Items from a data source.
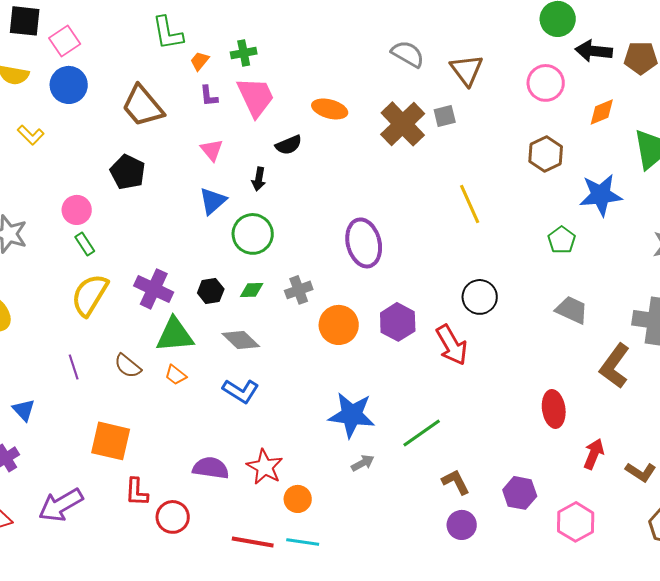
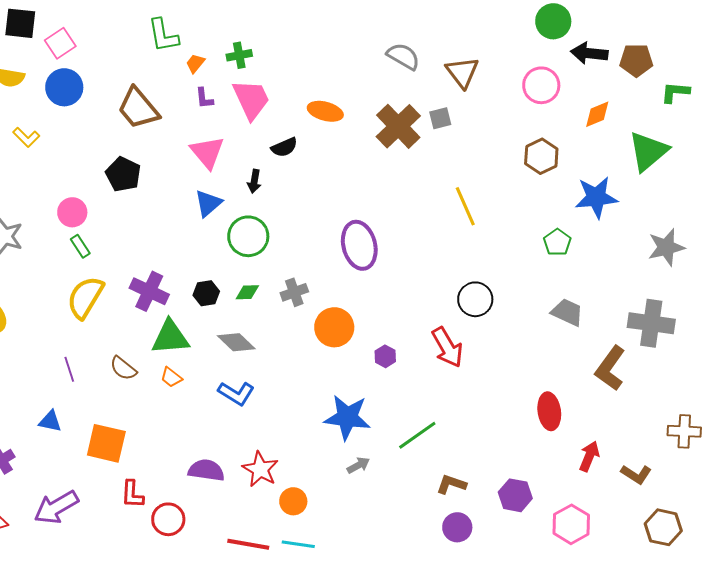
pink triangle: (212, 150) -> (207, 152), size x1.5
purple hexagon: (398, 322) -> (385, 356), moved, size x0.6
blue triangle: (24, 410) -> (50, 421), moved, turned -35
brown L-shape: (456, 482) -> (451, 484), turned -44

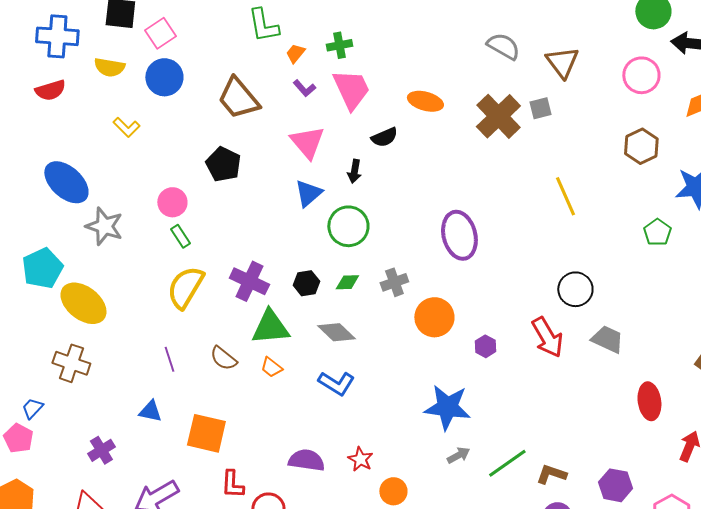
purple L-shape: (204, 98) -> (304, 88), turned -35
gray trapezoid: (567, 312) -> (607, 339), moved
green line: (417, 435) -> (507, 463), moved
red star: (260, 469) -> (360, 459), size x0.7

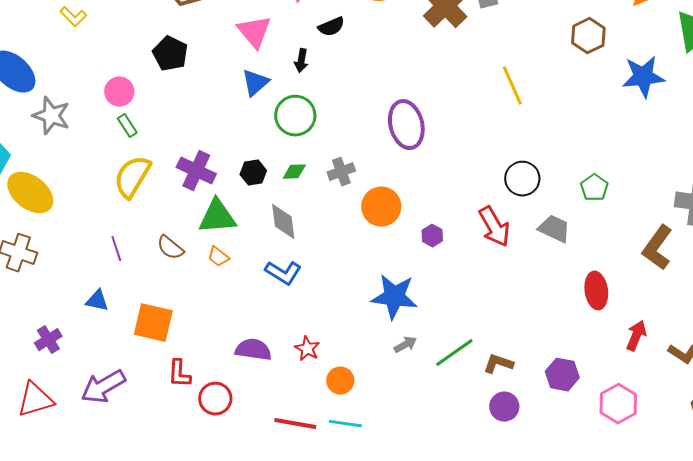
green pentagon: (657, 232) -> (594, 188), moved
gray diamond: (336, 332) -> (283, 222), turned 39

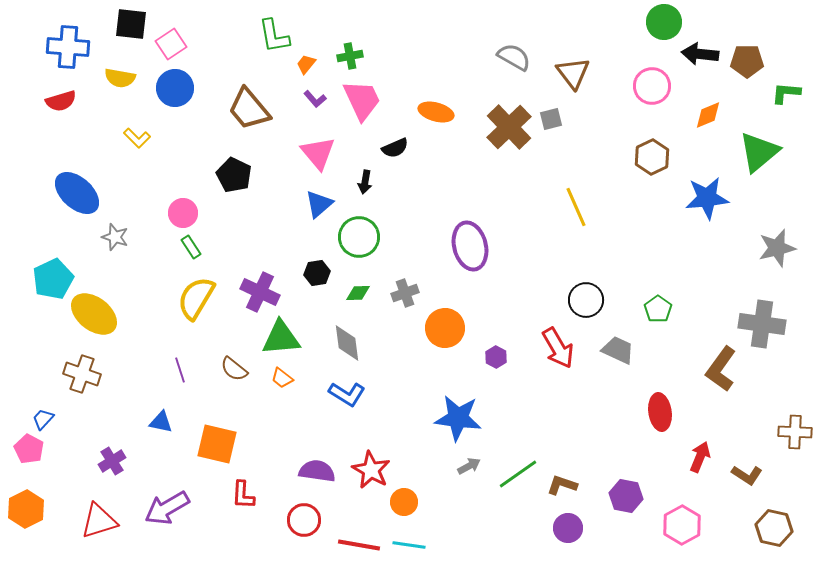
gray star: (51, 116) -> (115, 237), size x0.7
black hexagon: (253, 173) -> (317, 273), moved
red star: (307, 349) -> (371, 470), size x1.5
red circle: (215, 399) -> (304, 520), moved

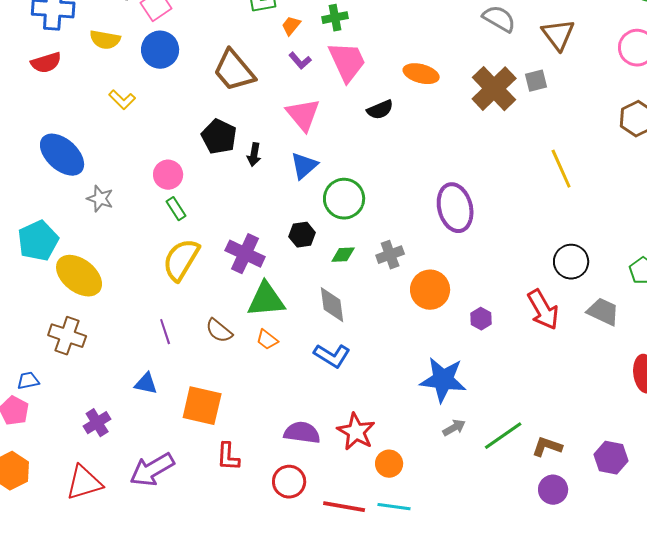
black arrow: (365, 182) -> (254, 155), moved
blue trapezoid: (43, 419) -> (28, 381), turned 35

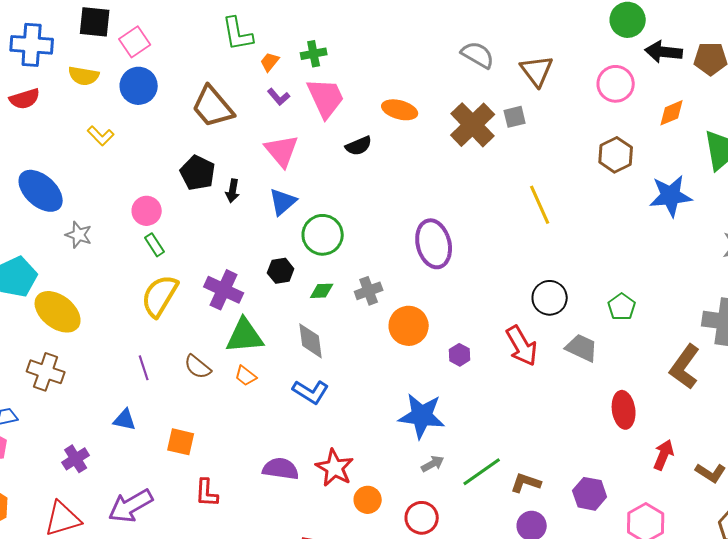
orange square: (202, 406) -> (181, 442), size x0.7
red circle: (289, 482) -> (422, 518), moved

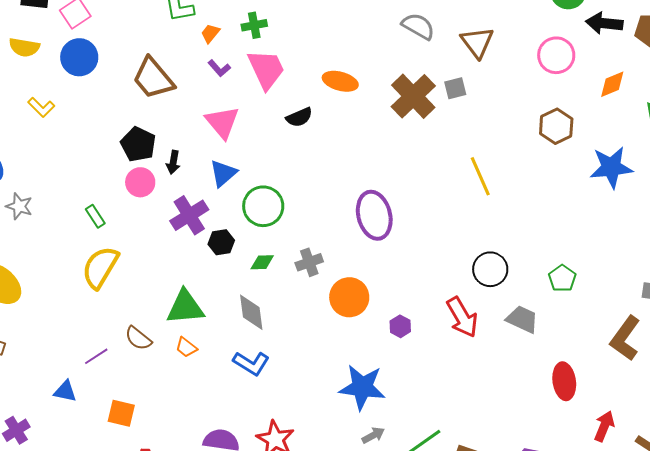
pink circle: (147, 211) -> (140, 182), moved
purple cross: (224, 290) -> (189, 215), moved, turned 33
purple line: (144, 368) -> (96, 356), moved, turned 75

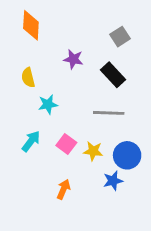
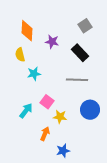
orange diamond: (31, 25) -> (27, 31), moved
cyan arrow: (31, 141) -> (26, 111), moved
yellow star: (93, 151) -> (60, 117), moved
blue star: (113, 181) -> (63, 151), moved

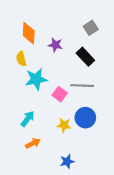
cyan star: (34, 74) -> (36, 79), size x1.5
pink square: (47, 102) -> (60, 94), moved
blue circle: (90, 110) -> (85, 118), moved
orange arrow: (45, 134) -> (33, 143), moved, turned 40

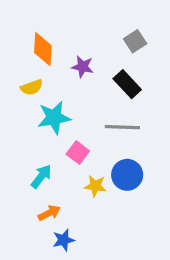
yellow semicircle: (21, 59) -> (32, 87), turned -96
pink square: (60, 94) -> (78, 153), moved
blue star: (67, 161) -> (64, 240), moved

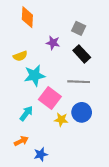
gray square: (135, 41) -> (79, 28), moved, turned -32
orange diamond: (43, 49) -> (27, 17), moved
pink square: (78, 153) -> (50, 98), size x1.5
orange arrow: (49, 213) -> (21, 141), moved

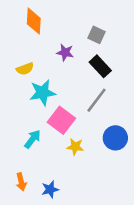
gray line: (79, 82) -> (97, 100), turned -55
blue circle: (82, 112) -> (115, 138), moved
orange arrow: (21, 141) -> (21, 182), moved, turned 104

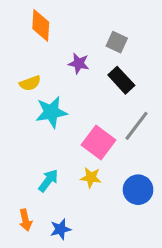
gray line: (97, 100) -> (137, 126), moved
pink square: (61, 120) -> (98, 143), moved
blue circle: (115, 138) -> (138, 190), moved
cyan arrow: (32, 139) -> (48, 181), moved

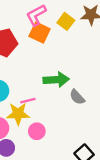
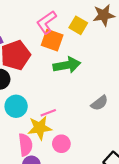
green arrow: (56, 80) -> (67, 65), moved
gray semicircle: (77, 97) -> (99, 103), turned -77

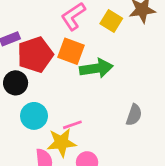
orange square: (52, 40) -> (71, 51), moved
gray semicircle: (99, 103) -> (134, 115), turned -36

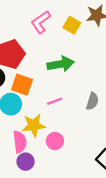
orange square: (71, 51) -> (22, 85), moved
pink line: (72, 125) -> (55, 101), moved

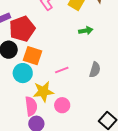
green arrow: (61, 64) -> (86, 31), moved, size x0.6

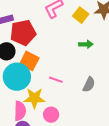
pink line: (62, 70) -> (56, 80), turned 32
cyan circle: (23, 73) -> (17, 77), size x1.4

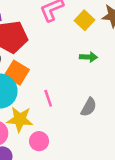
pink line: (56, 80) -> (48, 98), turned 48

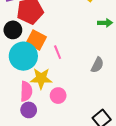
green arrow: (88, 57) -> (105, 23), moved
pink line: (48, 98) -> (58, 52), moved

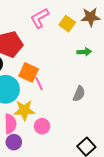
orange square: (36, 40) -> (29, 72), moved

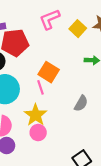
orange square: (29, 72) -> (49, 72), moved
yellow star: (24, 110) -> (36, 115), moved, turned 30

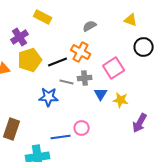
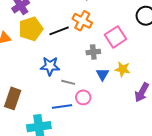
gray cross: (85, 78) -> (93, 52), moved
gray line: (67, 82) -> (68, 82), moved
blue triangle: (101, 94) -> (102, 74), moved

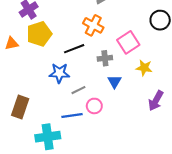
black line: (59, 31) -> (74, 49), moved
yellow star: (123, 69) -> (144, 68), moved
gray line: (68, 82) -> (78, 90), turned -40

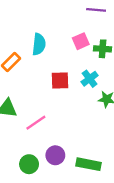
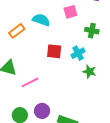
pink square: (81, 41) -> (70, 12), moved
cyan semicircle: (39, 44) -> (41, 20), turned -84

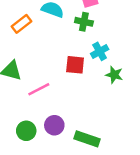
green cross: (92, 31) -> (84, 22), moved
red square: (54, 51) -> (75, 65), moved

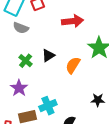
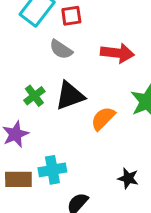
gray semicircle: (21, 28) -> (61, 49), moved
black triangle: (48, 55) -> (70, 96), size x1.5

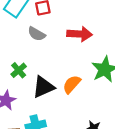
black triangle: (70, 96) -> (43, 87), moved

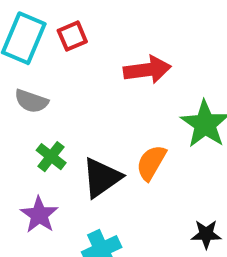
gray semicircle: (37, 34) -> (31, 101), moved

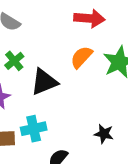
orange semicircle: (151, 163) -> (81, 57), moved

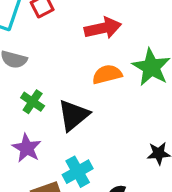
orange semicircle: (81, 57) -> (107, 74), turned 50

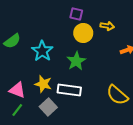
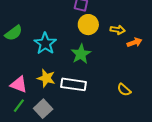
yellow arrow: (107, 26) -> (118, 30), moved
yellow semicircle: (117, 95) -> (124, 90), size x0.6
gray square: (48, 107) -> (43, 109), moved

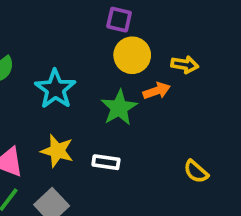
orange arrow: (135, 42) -> (157, 91), moved
white rectangle: (74, 84) -> (106, 162), size x0.6

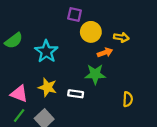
purple square: (119, 20) -> (75, 15), moved
green star: (119, 108) -> (95, 74), moved, turned 30
yellow semicircle: (196, 172) -> (128, 99), turned -128

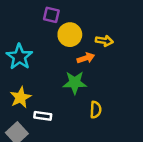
yellow star: (47, 87) -> (21, 97), turned 30
white rectangle: (76, 94) -> (43, 116), moved
yellow semicircle: (128, 99) -> (96, 110), moved

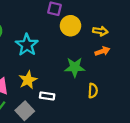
orange arrow: (86, 58) -> (102, 51), moved

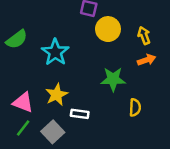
yellow arrow: (100, 31) -> (144, 35), turned -120

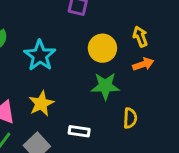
yellow circle: (108, 29) -> (102, 48), moved
white rectangle: (80, 114) -> (79, 131), moved

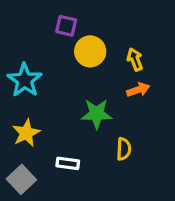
yellow circle: (102, 48) -> (90, 51), moved

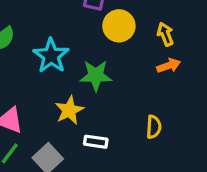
green star: (97, 114) -> (96, 76), moved
yellow star: (26, 133) -> (69, 110), moved

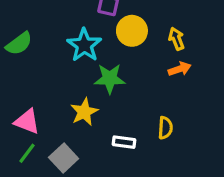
cyan star: (51, 56) -> (84, 45), moved
white rectangle: (96, 142) -> (124, 142), moved

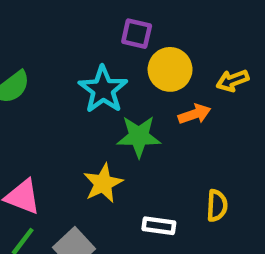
yellow arrow: (176, 39) -> (233, 81), turned -90
orange arrow: (180, 69) -> (195, 114), moved

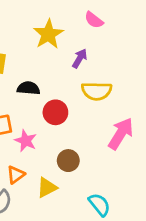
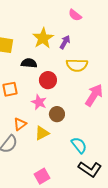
yellow star: (48, 34) -> (43, 38), moved
pink star: (26, 141) -> (39, 102), moved

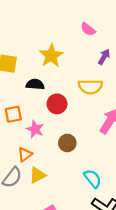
purple arrow: (65, 42) -> (104, 57), moved
pink star: (39, 102) -> (35, 129), moved
yellow triangle: (42, 133) -> (37, 175), moved

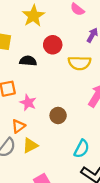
yellow star: (51, 56) -> (33, 16), moved
red circle: (57, 104) -> (53, 45), moved
cyan semicircle: (93, 179) -> (82, 149), turned 66

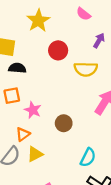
black semicircle: (28, 61) -> (17, 68), moved

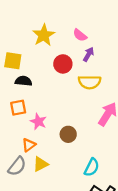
pink semicircle: (84, 14) -> (80, 35), moved
purple arrow: (99, 40) -> (88, 54), moved

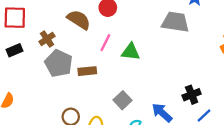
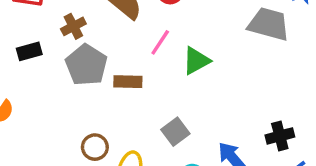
black rectangle: (14, 50) -> (29, 51), moved
green triangle: (131, 52) -> (196, 61), turned -42

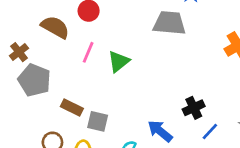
brown rectangle: (128, 82) -> (72, 107), moved, turned 35
gray square: (175, 132) -> (98, 121), moved, turned -30

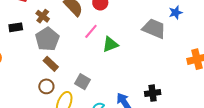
brown cross: (19, 52) -> (43, 16), turned -32
brown rectangle: (72, 107) -> (51, 64), moved

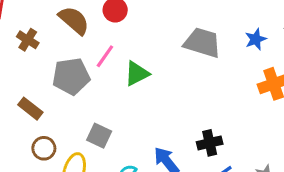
blue star: (176, 13) -> (256, 39), moved
gray pentagon: (47, 39) -> (71, 76), moved, turned 30
brown rectangle: (51, 64) -> (30, 109), moved

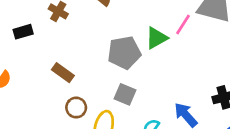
pink line: (105, 56) -> (183, 24), moved
gray pentagon: (71, 76) -> (124, 53), moved

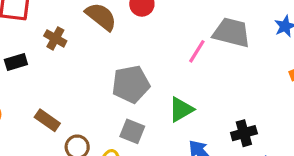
green triangle: (156, 38) -> (181, 109), moved
brown rectangle: (63, 73) -> (47, 120), moved

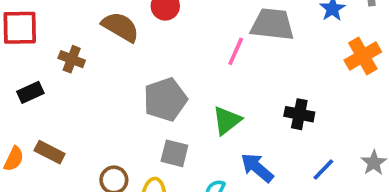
brown rectangle: (47, 120) -> (50, 152), moved
black cross: (244, 133) -> (299, 114), moved, turned 35

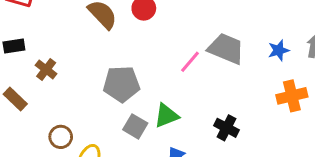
brown cross: (72, 59) -> (46, 69), moved
gray square: (174, 153) -> (135, 126), moved

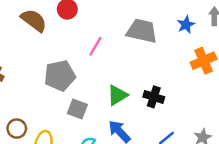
pink line: (190, 62) -> (95, 46), moved
green triangle: (166, 116) -> (117, 95), moved

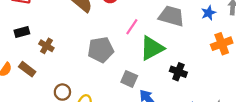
green triangle: (117, 95) -> (152, 48), moved, size x1.4
gray square: (77, 109) -> (129, 79), moved

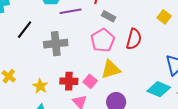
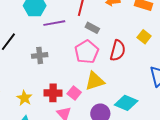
yellow square: (164, 17) -> (144, 37), moved
gray cross: (56, 44) -> (40, 55), size x0.7
cyan diamond: (159, 89) -> (126, 103), moved

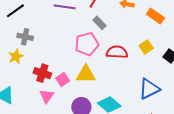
red semicircle: (118, 51) -> (117, 52), turned -120
gray cross: (40, 55) -> (25, 37), moved
yellow star: (24, 98) -> (16, 57), moved

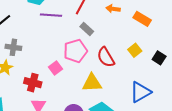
red semicircle: (117, 52) -> (106, 57), turned -120
yellow triangle: (86, 74) -> (92, 83), moved
pink square: (63, 80) -> (55, 68), moved

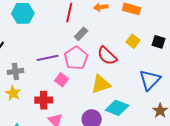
purple line: (51, 15) -> (48, 58), moved
gray rectangle: (87, 29) -> (81, 34), turned -72

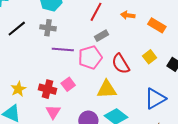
gray cross: (15, 71) -> (48, 28), moved
pink square: (62, 80) -> (68, 84), moved
yellow star: (13, 93) -> (18, 89), moved

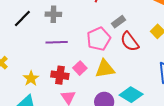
gray rectangle: (102, 36) -> (118, 22), moved
purple line: (63, 50) -> (57, 42), moved
yellow triangle: (107, 89) -> (105, 69), moved

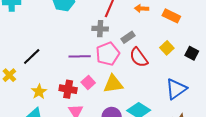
gray cross: (53, 14) -> (100, 29), moved
black line: (22, 19) -> (32, 57), moved
purple line: (57, 42) -> (80, 56), moved

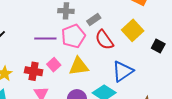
yellow square: (167, 48) -> (133, 30), size x1.5
black square: (192, 53) -> (158, 46), moved
blue triangle: (176, 89) -> (123, 71), moved

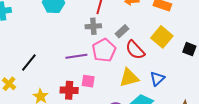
pink square: (54, 65) -> (88, 81), turned -32
yellow triangle: (79, 66) -> (129, 78), moved
blue triangle: (123, 71) -> (157, 79), size x0.7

Task requirements.
Using the data above, output the line that has "gray semicircle: (99, 103)", the line that has "pink line: (62, 70) -> (56, 80), turned 32", and whatever lines fall between, each exactly as it stands and without pictures.

Answer for this exercise.
gray semicircle: (99, 103) -> (134, 115), turned -36

orange square: (71, 51) -> (22, 85), moved
pink line: (72, 125) -> (55, 101), moved

green arrow: (61, 64) -> (86, 31), moved, size x0.6

pink line: (62, 70) -> (56, 80), turned 32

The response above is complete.